* _The problem_
Scan the listing below for the word "black" and copy every line where it occurs.
——
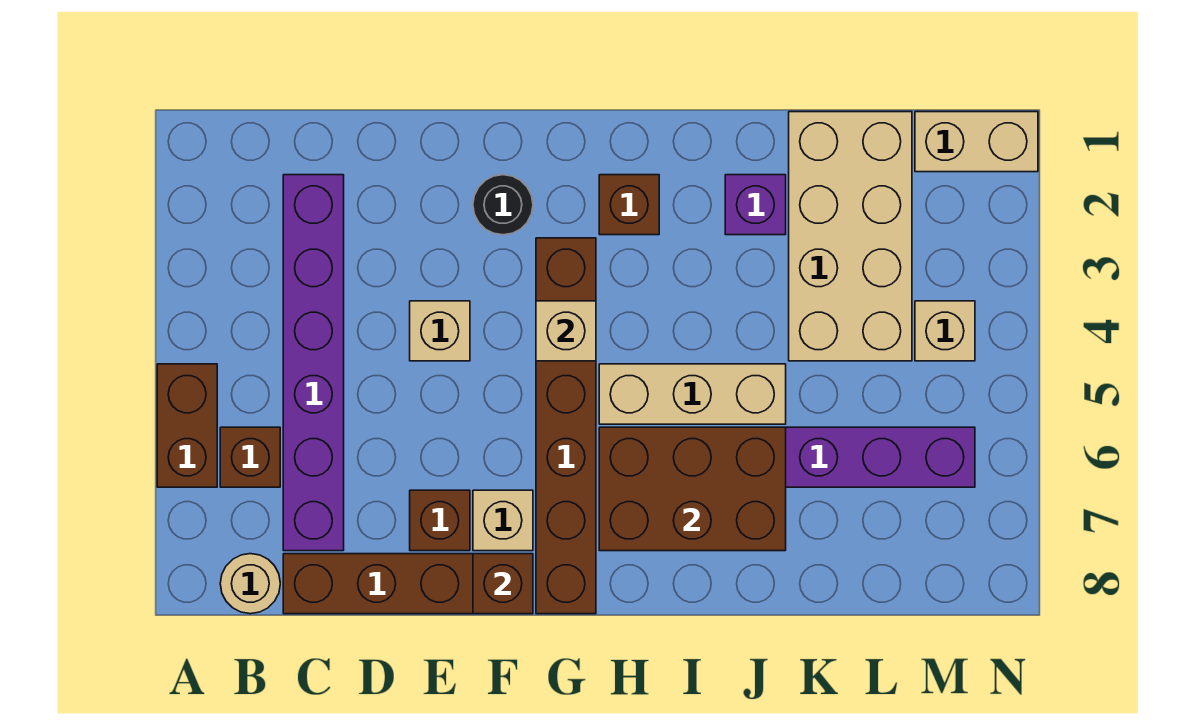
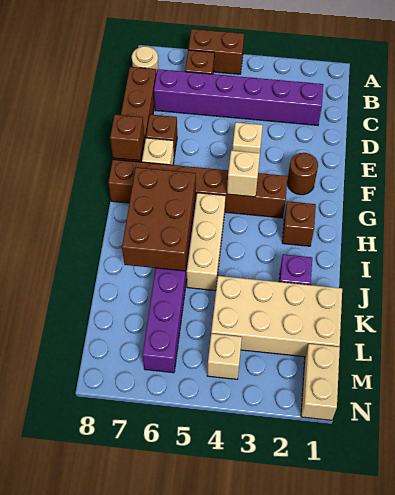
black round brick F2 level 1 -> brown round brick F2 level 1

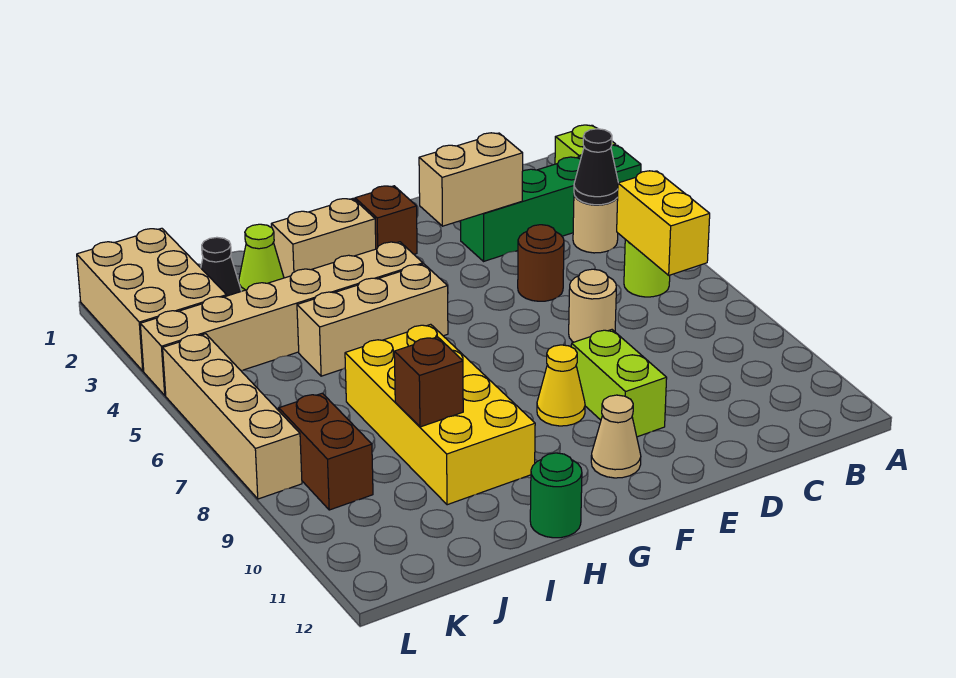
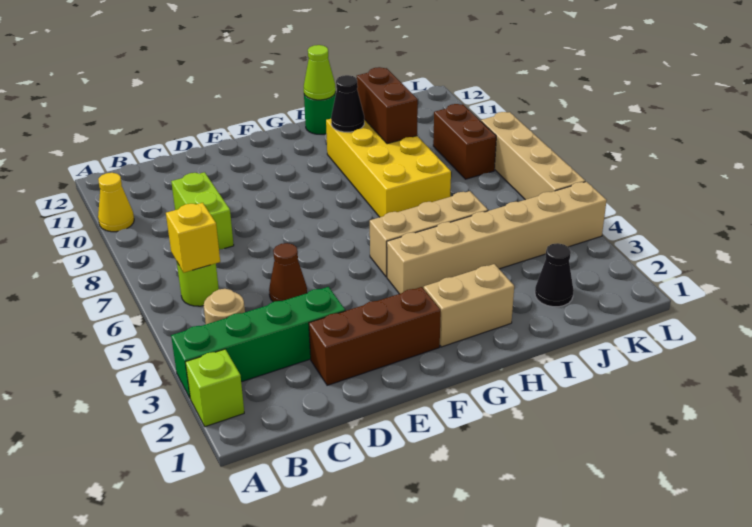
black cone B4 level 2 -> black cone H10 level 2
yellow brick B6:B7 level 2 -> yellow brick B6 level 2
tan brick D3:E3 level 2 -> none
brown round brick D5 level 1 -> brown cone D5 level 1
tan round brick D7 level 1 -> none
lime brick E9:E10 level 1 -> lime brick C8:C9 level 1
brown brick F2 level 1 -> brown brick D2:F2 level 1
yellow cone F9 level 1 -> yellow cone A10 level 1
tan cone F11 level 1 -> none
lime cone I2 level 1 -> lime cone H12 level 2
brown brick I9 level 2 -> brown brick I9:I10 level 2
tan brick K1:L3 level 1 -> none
——
* _Response_
black round brick F2 level 1 -> brown round brick F2 level 1
black cone B4 level 2 -> black cone H10 level 2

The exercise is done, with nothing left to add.